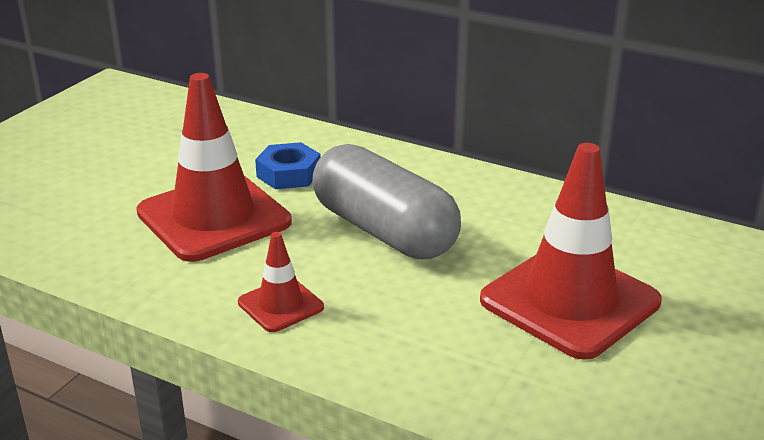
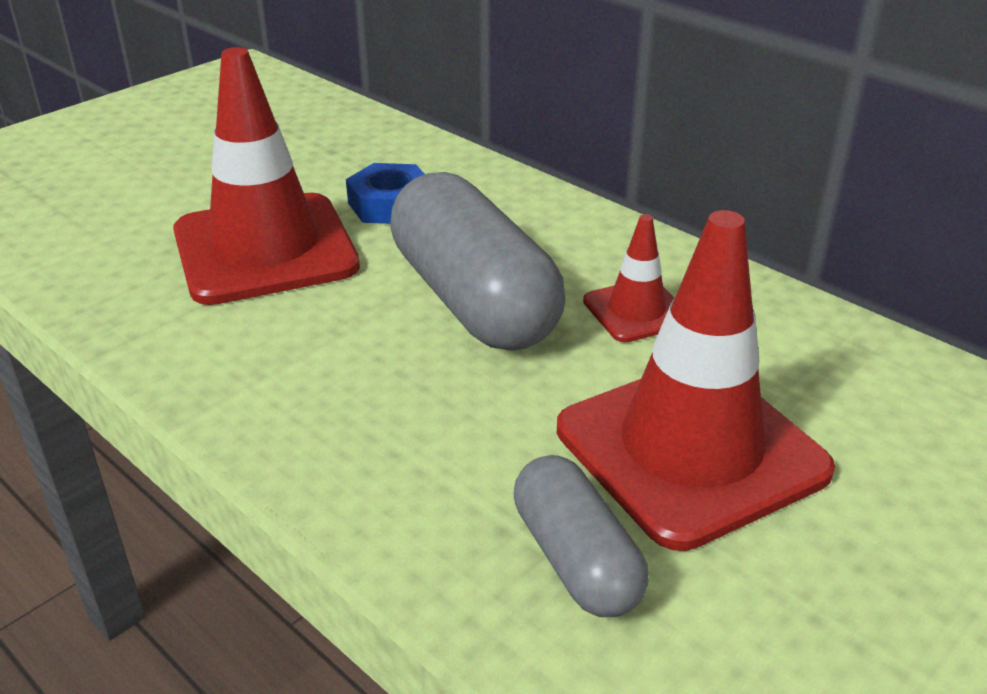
camera: 15 degrees right, 5 degrees up
red traffic cone [238,232,324,332] -> red traffic cone moved to [583,214,674,342]
none -> grey capsule [514,455,649,617]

===============

▶ [WORK INSTRUCTION]
Give back all the data exactly, minus pictures.

▶ [WRITTEN ANSWER]
camera: 15 degrees right, 5 degrees up
red traffic cone [238,232,324,332] -> red traffic cone moved to [583,214,674,342]
none -> grey capsule [514,455,649,617]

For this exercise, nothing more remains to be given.